Extracted information =
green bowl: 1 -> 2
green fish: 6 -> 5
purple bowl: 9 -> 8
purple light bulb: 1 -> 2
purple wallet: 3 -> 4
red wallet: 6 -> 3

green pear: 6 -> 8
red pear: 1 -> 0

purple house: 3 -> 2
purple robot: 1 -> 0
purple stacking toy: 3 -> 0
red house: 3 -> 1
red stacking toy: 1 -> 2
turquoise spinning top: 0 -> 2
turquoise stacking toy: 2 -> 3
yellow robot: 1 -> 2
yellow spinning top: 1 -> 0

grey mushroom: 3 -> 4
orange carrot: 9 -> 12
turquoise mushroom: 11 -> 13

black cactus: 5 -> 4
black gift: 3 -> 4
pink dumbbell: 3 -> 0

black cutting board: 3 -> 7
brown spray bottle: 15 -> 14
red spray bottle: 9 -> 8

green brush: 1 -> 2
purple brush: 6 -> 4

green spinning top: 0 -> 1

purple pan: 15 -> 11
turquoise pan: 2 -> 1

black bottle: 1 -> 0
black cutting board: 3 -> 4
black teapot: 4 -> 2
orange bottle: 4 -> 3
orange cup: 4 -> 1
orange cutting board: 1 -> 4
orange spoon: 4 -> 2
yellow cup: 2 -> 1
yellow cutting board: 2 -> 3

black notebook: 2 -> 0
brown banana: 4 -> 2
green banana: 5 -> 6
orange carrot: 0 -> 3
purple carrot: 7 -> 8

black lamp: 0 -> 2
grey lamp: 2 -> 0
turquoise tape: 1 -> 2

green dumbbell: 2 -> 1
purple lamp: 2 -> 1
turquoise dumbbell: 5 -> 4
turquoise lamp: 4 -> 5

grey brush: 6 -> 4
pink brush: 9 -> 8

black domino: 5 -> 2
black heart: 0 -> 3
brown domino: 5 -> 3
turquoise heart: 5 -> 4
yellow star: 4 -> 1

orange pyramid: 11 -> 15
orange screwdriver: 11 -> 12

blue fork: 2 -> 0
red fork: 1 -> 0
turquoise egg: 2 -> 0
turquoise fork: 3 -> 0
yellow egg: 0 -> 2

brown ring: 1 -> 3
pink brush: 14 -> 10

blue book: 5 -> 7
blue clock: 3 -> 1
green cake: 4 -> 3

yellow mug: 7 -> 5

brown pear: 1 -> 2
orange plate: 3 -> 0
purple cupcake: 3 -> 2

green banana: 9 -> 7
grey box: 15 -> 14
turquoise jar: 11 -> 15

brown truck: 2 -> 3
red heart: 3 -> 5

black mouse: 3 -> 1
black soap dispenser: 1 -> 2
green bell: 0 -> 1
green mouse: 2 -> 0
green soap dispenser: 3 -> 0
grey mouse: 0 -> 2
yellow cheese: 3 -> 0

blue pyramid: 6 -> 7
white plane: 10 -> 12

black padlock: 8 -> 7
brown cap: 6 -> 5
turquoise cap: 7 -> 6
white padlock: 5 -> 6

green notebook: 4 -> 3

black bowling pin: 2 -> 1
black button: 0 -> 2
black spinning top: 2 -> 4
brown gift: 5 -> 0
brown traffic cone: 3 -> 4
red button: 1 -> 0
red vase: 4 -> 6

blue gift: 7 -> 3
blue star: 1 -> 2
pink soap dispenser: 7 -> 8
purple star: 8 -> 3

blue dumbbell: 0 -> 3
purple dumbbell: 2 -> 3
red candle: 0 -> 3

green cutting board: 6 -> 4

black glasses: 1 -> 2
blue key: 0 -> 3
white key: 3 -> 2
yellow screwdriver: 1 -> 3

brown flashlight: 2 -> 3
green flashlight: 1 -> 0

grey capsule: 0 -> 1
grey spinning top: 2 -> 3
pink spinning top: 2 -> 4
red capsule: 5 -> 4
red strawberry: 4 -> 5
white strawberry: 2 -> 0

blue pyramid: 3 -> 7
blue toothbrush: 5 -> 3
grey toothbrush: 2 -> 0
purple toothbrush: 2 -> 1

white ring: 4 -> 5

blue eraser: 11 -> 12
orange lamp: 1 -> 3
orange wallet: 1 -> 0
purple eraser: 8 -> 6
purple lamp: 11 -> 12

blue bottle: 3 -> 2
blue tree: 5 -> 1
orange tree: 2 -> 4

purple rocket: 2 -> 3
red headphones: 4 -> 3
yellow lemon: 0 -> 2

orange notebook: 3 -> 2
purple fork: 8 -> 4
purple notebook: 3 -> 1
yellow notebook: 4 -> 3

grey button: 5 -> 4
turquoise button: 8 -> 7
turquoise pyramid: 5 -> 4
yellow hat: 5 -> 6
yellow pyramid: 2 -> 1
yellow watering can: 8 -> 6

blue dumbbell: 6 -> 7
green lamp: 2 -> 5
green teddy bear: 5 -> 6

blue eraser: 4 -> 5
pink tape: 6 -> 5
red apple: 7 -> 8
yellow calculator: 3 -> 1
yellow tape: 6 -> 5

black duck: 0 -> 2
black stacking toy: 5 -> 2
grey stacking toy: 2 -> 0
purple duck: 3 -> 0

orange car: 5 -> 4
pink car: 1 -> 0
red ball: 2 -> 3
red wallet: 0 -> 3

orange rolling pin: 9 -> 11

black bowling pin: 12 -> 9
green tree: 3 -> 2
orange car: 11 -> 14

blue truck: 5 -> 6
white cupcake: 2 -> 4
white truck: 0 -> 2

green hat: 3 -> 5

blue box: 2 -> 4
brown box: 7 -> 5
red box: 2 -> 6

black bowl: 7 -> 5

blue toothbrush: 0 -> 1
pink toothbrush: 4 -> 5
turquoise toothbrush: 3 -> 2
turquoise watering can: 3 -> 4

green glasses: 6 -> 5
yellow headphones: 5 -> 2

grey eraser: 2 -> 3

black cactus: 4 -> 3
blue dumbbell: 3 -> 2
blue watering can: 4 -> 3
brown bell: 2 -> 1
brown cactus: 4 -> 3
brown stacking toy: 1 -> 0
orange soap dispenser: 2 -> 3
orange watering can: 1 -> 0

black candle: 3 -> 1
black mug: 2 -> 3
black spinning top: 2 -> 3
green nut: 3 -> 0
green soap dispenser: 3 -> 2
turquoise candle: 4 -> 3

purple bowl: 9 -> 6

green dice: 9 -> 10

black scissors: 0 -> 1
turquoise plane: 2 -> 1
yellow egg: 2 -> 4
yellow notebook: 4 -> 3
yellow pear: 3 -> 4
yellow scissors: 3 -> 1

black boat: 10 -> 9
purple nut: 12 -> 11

What you should do = Using the material above, output each line exactly as it appears.

Task response =
green bowl: 1 -> 2
green fish: 6 -> 5
purple bowl: 9 -> 8
purple light bulb: 1 -> 2
purple wallet: 3 -> 4
red wallet: 6 -> 3

green pear: 6 -> 8
red pear: 1 -> 0

purple house: 3 -> 2
purple robot: 1 -> 0
purple stacking toy: 3 -> 0
red house: 3 -> 1
red stacking toy: 1 -> 2
turquoise spinning top: 0 -> 2
turquoise stacking toy: 2 -> 3
yellow robot: 1 -> 2
yellow spinning top: 1 -> 0

grey mushroom: 3 -> 4
orange carrot: 9 -> 12
turquoise mushroom: 11 -> 13

black cactus: 5 -> 4
black gift: 3 -> 4
pink dumbbell: 3 -> 0

black cutting board: 3 -> 7
brown spray bottle: 15 -> 14
red spray bottle: 9 -> 8

green brush: 1 -> 2
purple brush: 6 -> 4

green spinning top: 0 -> 1

purple pan: 15 -> 11
turquoise pan: 2 -> 1

black bottle: 1 -> 0
black cutting board: 3 -> 4
black teapot: 4 -> 2
orange bottle: 4 -> 3
orange cup: 4 -> 1
orange cutting board: 1 -> 4
orange spoon: 4 -> 2
yellow cup: 2 -> 1
yellow cutting board: 2 -> 3

black notebook: 2 -> 0
brown banana: 4 -> 2
green banana: 5 -> 6
orange carrot: 0 -> 3
purple carrot: 7 -> 8

black lamp: 0 -> 2
grey lamp: 2 -> 0
turquoise tape: 1 -> 2

green dumbbell: 2 -> 1
purple lamp: 2 -> 1
turquoise dumbbell: 5 -> 4
turquoise lamp: 4 -> 5

grey brush: 6 -> 4
pink brush: 9 -> 8

black domino: 5 -> 2
black heart: 0 -> 3
brown domino: 5 -> 3
turquoise heart: 5 -> 4
yellow star: 4 -> 1

orange pyramid: 11 -> 15
orange screwdriver: 11 -> 12

blue fork: 2 -> 0
red fork: 1 -> 0
turquoise egg: 2 -> 0
turquoise fork: 3 -> 0
yellow egg: 0 -> 2

brown ring: 1 -> 3
pink brush: 14 -> 10

blue book: 5 -> 7
blue clock: 3 -> 1
green cake: 4 -> 3

yellow mug: 7 -> 5

brown pear: 1 -> 2
orange plate: 3 -> 0
purple cupcake: 3 -> 2

green banana: 9 -> 7
grey box: 15 -> 14
turquoise jar: 11 -> 15

brown truck: 2 -> 3
red heart: 3 -> 5

black mouse: 3 -> 1
black soap dispenser: 1 -> 2
green bell: 0 -> 1
green mouse: 2 -> 0
green soap dispenser: 3 -> 0
grey mouse: 0 -> 2
yellow cheese: 3 -> 0

blue pyramid: 6 -> 7
white plane: 10 -> 12

black padlock: 8 -> 7
brown cap: 6 -> 5
turquoise cap: 7 -> 6
white padlock: 5 -> 6

green notebook: 4 -> 3

black bowling pin: 2 -> 1
black button: 0 -> 2
black spinning top: 2 -> 4
brown gift: 5 -> 0
brown traffic cone: 3 -> 4
red button: 1 -> 0
red vase: 4 -> 6

blue gift: 7 -> 3
blue star: 1 -> 2
pink soap dispenser: 7 -> 8
purple star: 8 -> 3

blue dumbbell: 0 -> 3
purple dumbbell: 2 -> 3
red candle: 0 -> 3

green cutting board: 6 -> 4

black glasses: 1 -> 2
blue key: 0 -> 3
white key: 3 -> 2
yellow screwdriver: 1 -> 3

brown flashlight: 2 -> 3
green flashlight: 1 -> 0

grey capsule: 0 -> 1
grey spinning top: 2 -> 3
pink spinning top: 2 -> 4
red capsule: 5 -> 4
red strawberry: 4 -> 5
white strawberry: 2 -> 0

blue pyramid: 3 -> 7
blue toothbrush: 5 -> 3
grey toothbrush: 2 -> 0
purple toothbrush: 2 -> 1

white ring: 4 -> 5

blue eraser: 11 -> 12
orange lamp: 1 -> 3
orange wallet: 1 -> 0
purple eraser: 8 -> 6
purple lamp: 11 -> 12

blue bottle: 3 -> 2
blue tree: 5 -> 1
orange tree: 2 -> 4

purple rocket: 2 -> 3
red headphones: 4 -> 3
yellow lemon: 0 -> 2

orange notebook: 3 -> 2
purple fork: 8 -> 4
purple notebook: 3 -> 1
yellow notebook: 4 -> 3

grey button: 5 -> 4
turquoise button: 8 -> 7
turquoise pyramid: 5 -> 4
yellow hat: 5 -> 6
yellow pyramid: 2 -> 1
yellow watering can: 8 -> 6

blue dumbbell: 6 -> 7
green lamp: 2 -> 5
green teddy bear: 5 -> 6

blue eraser: 4 -> 5
pink tape: 6 -> 5
red apple: 7 -> 8
yellow calculator: 3 -> 1
yellow tape: 6 -> 5

black duck: 0 -> 2
black stacking toy: 5 -> 2
grey stacking toy: 2 -> 0
purple duck: 3 -> 0

orange car: 5 -> 4
pink car: 1 -> 0
red ball: 2 -> 3
red wallet: 0 -> 3

orange rolling pin: 9 -> 11

black bowling pin: 12 -> 9
green tree: 3 -> 2
orange car: 11 -> 14

blue truck: 5 -> 6
white cupcake: 2 -> 4
white truck: 0 -> 2

green hat: 3 -> 5

blue box: 2 -> 4
brown box: 7 -> 5
red box: 2 -> 6

black bowl: 7 -> 5

blue toothbrush: 0 -> 1
pink toothbrush: 4 -> 5
turquoise toothbrush: 3 -> 2
turquoise watering can: 3 -> 4

green glasses: 6 -> 5
yellow headphones: 5 -> 2

grey eraser: 2 -> 3

black cactus: 4 -> 3
blue dumbbell: 3 -> 2
blue watering can: 4 -> 3
brown bell: 2 -> 1
brown cactus: 4 -> 3
brown stacking toy: 1 -> 0
orange soap dispenser: 2 -> 3
orange watering can: 1 -> 0

black candle: 3 -> 1
black mug: 2 -> 3
black spinning top: 2 -> 3
green nut: 3 -> 0
green soap dispenser: 3 -> 2
turquoise candle: 4 -> 3

purple bowl: 9 -> 6

green dice: 9 -> 10

black scissors: 0 -> 1
turquoise plane: 2 -> 1
yellow egg: 2 -> 4
yellow notebook: 4 -> 3
yellow pear: 3 -> 4
yellow scissors: 3 -> 1

black boat: 10 -> 9
purple nut: 12 -> 11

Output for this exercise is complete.